* [Problem to solve]: In the entries below, find the line with "white spoon [264,186,336,211] -> none" and the line with "pink cylinder [595,259,659,335]"; give again those lines and every line between them, exactly.

* [Exercise data]:

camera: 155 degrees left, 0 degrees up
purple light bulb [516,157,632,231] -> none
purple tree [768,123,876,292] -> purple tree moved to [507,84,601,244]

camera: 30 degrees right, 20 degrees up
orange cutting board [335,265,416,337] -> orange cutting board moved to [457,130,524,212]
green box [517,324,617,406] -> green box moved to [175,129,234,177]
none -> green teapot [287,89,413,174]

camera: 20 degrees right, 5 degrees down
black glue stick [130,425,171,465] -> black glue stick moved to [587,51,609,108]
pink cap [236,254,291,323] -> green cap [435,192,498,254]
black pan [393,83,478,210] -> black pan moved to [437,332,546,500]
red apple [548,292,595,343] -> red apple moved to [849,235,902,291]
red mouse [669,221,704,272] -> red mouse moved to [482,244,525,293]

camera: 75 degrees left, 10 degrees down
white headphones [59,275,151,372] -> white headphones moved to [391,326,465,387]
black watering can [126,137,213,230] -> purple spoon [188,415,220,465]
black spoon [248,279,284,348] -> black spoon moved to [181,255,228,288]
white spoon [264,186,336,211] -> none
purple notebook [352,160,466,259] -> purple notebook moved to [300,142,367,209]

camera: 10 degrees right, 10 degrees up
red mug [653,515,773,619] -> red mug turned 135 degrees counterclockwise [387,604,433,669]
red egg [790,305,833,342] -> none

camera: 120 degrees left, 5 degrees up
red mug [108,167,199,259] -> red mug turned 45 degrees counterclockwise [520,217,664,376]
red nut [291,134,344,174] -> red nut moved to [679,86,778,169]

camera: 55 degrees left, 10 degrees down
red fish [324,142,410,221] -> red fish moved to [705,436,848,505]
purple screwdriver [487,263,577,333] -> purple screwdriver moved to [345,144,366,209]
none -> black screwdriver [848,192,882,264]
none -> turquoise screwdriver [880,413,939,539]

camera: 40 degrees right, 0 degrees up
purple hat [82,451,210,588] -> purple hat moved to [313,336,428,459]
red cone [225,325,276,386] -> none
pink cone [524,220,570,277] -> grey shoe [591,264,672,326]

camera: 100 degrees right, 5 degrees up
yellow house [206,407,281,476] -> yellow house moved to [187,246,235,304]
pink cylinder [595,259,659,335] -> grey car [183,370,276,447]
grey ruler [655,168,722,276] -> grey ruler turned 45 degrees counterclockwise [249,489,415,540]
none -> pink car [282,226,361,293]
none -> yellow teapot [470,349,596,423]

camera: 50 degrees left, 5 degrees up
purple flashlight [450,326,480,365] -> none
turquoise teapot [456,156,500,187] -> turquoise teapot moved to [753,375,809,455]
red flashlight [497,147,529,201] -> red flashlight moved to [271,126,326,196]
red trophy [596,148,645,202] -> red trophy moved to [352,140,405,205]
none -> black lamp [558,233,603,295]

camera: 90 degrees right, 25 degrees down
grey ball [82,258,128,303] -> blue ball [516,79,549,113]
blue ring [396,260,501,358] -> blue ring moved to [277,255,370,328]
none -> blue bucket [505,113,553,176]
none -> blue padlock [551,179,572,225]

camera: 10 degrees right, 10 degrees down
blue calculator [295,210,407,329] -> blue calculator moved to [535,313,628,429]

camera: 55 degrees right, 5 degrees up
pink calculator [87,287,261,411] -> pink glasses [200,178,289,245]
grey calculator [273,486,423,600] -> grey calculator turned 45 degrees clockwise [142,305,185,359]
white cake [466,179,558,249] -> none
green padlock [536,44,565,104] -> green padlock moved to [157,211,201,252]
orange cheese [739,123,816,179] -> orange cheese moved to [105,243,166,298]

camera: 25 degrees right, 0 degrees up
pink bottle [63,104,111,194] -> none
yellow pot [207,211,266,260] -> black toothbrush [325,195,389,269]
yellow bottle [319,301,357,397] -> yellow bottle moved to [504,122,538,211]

* [Answer space]:
white spoon [264,186,336,211] -> none
purple notebook [352,160,466,259] -> purple notebook moved to [300,142,367,209]

camera: 10 degrees right, 10 degrees up
red mug [653,515,773,619] -> red mug turned 135 degrees counterclockwise [387,604,433,669]
red egg [790,305,833,342] -> none

camera: 120 degrees left, 5 degrees up
red mug [108,167,199,259] -> red mug turned 45 degrees counterclockwise [520,217,664,376]
red nut [291,134,344,174] -> red nut moved to [679,86,778,169]

camera: 55 degrees left, 10 degrees down
red fish [324,142,410,221] -> red fish moved to [705,436,848,505]
purple screwdriver [487,263,577,333] -> purple screwdriver moved to [345,144,366,209]
none -> black screwdriver [848,192,882,264]
none -> turquoise screwdriver [880,413,939,539]

camera: 40 degrees right, 0 degrees up
purple hat [82,451,210,588] -> purple hat moved to [313,336,428,459]
red cone [225,325,276,386] -> none
pink cone [524,220,570,277] -> grey shoe [591,264,672,326]

camera: 100 degrees right, 5 degrees up
yellow house [206,407,281,476] -> yellow house moved to [187,246,235,304]
pink cylinder [595,259,659,335] -> grey car [183,370,276,447]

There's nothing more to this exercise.